_THE TASK_
Every record has to be written out exactly, with no line missing.

_DATA SHOWN_
________________________
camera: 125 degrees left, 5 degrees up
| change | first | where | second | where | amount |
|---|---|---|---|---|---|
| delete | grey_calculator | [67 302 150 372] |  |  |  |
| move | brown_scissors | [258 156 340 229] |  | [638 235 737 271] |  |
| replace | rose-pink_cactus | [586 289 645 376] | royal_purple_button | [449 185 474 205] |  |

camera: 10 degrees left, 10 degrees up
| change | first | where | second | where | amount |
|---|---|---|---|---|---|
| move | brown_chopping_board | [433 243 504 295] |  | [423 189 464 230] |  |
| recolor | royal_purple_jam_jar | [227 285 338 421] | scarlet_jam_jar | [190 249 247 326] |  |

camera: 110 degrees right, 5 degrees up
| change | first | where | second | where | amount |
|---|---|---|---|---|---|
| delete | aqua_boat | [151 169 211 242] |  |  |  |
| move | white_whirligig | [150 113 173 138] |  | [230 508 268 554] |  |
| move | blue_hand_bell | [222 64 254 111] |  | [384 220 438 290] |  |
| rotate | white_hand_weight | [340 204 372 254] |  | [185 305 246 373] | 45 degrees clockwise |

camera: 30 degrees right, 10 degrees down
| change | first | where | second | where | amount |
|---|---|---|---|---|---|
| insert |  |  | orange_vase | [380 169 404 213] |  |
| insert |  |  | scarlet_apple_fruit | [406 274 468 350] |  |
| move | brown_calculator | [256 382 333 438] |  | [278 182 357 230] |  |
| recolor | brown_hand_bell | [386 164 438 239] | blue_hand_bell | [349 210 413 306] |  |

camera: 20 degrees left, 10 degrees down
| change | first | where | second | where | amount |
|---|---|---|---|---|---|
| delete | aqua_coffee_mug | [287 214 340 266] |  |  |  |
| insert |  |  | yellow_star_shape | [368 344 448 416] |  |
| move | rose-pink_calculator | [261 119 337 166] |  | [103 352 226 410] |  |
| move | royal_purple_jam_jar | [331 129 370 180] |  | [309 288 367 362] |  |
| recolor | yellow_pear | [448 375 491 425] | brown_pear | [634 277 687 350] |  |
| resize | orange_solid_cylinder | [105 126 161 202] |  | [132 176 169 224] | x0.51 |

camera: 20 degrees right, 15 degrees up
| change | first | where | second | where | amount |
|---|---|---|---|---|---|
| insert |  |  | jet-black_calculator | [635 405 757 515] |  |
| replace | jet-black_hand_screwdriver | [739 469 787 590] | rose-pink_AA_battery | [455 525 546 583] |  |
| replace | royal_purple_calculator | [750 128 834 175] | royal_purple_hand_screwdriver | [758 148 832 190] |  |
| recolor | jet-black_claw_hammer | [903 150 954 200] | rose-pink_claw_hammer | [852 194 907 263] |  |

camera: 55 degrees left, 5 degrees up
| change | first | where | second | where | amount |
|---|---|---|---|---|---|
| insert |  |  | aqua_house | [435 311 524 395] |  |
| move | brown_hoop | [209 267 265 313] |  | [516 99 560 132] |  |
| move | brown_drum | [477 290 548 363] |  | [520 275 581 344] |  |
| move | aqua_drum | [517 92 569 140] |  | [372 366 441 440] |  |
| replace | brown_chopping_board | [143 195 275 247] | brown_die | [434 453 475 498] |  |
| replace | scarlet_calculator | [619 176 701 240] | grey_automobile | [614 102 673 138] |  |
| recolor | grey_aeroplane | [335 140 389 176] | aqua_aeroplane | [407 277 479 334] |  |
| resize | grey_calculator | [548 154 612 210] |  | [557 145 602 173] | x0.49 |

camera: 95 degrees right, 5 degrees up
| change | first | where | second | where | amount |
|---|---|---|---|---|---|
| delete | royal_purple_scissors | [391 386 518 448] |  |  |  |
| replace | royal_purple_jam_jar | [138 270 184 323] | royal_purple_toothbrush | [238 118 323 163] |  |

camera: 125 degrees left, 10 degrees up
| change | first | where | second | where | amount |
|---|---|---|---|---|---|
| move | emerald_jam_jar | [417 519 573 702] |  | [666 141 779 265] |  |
________________________
_ANSWER AREA_
camera: 125 degrees left, 5 degrees up
| change | first | where | second | where | amount |
|---|---|---|---|---|---|
| delete | grey_calculator | [67 302 150 372] |  |  |  |
| move | brown_scissors | [258 156 340 229] |  | [638 235 737 271] |  |
| replace | rose-pink_cactus | [586 289 645 376] | royal_purple_button | [449 185 474 205] |  |

camera: 10 degrees left, 10 degrees up
| change | first | where | second | where | amount |
|---|---|---|---|---|---|
| move | brown_chopping_board | [433 243 504 295] |  | [423 189 464 230] |  |
| recolor | royal_purple_jam_jar | [227 285 338 421] | scarlet_jam_jar | [190 249 247 326] |  |

camera: 110 degrees right, 5 degrees up
| change | first | where | second | where | amount |
|---|---|---|---|---|---|
| delete | aqua_boat | [151 169 211 242] |  |  |  |
| move | white_whirligig | [150 113 173 138] |  | [230 508 268 554] |  |
| move | blue_hand_bell | [222 64 254 111] |  | [384 220 438 290] |  |
| rotate | white_hand_weight | [340 204 372 254] |  | [185 305 246 373] | 45 degrees clockwise |

camera: 30 degrees right, 10 degrees down
| change | first | where | second | where | amount |
|---|---|---|---|---|---|
| insert |  |  | orange_vase | [380 169 404 213] |  |
| insert |  |  | scarlet_apple_fruit | [406 274 468 350] |  |
| move | brown_calculator | [256 382 333 438] |  | [278 182 357 230] |  |
| recolor | brown_hand_bell | [386 164 438 239] | blue_hand_bell | [349 210 413 306] |  |

camera: 20 degrees left, 10 degrees down
| change | first | where | second | where | amount |
|---|---|---|---|---|---|
| delete | aqua_coffee_mug | [287 214 340 266] |  |  |  |
| insert |  |  | yellow_star_shape | [368 344 448 416] |  |
| move | rose-pink_calculator | [261 119 337 166] |  | [103 352 226 410] |  |
| move | royal_purple_jam_jar | [331 129 370 180] |  | [309 288 367 362] |  |
| recolor | yellow_pear | [448 375 491 425] | brown_pear | [634 277 687 350] |  |
| resize | orange_solid_cylinder | [105 126 161 202] |  | [132 176 169 224] | x0.51 |

camera: 20 degrees right, 15 degrees up
| change | first | where | second | where | amount |
|---|---|---|---|---|---|
| insert |  |  | jet-black_calculator | [635 405 757 515] |  |
| replace | jet-black_hand_screwdriver | [739 469 787 590] | rose-pink_AA_battery | [455 525 546 583] |  |
| replace | royal_purple_calculator | [750 128 834 175] | royal_purple_hand_screwdriver | [758 148 832 190] |  |
| recolor | jet-black_claw_hammer | [903 150 954 200] | rose-pink_claw_hammer | [852 194 907 263] |  |

camera: 55 degrees left, 5 degrees up
| change | first | where | second | where | amount |
|---|---|---|---|---|---|
| insert |  |  | aqua_house | [435 311 524 395] |  |
| move | brown_hoop | [209 267 265 313] |  | [516 99 560 132] |  |
| move | brown_drum | [477 290 548 363] |  | [520 275 581 344] |  |
| move | aqua_drum | [517 92 569 140] |  | [372 366 441 440] |  |
| replace | brown_chopping_board | [143 195 275 247] | brown_die | [434 453 475 498] |  |
| replace | scarlet_calculator | [619 176 701 240] | grey_automobile | [614 102 673 138] |  |
| recolor | grey_aeroplane | [335 140 389 176] | aqua_aeroplane | [407 277 479 334] |  |
| resize | grey_calculator | [548 154 612 210] |  | [557 145 602 173] | x0.49 |

camera: 95 degrees right, 5 degrees up
| change | first | where | second | where | amount |
|---|---|---|---|---|---|
| delete | royal_purple_scissors | [391 386 518 448] |  |  |  |
| replace | royal_purple_jam_jar | [138 270 184 323] | royal_purple_toothbrush | [238 118 323 163] |  |

camera: 125 degrees left, 10 degrees up
| change | first | where | second | where | amount |
|---|---|---|---|---|---|
| move | emerald_jam_jar | [417 519 573 702] |  | [666 141 779 265] |  |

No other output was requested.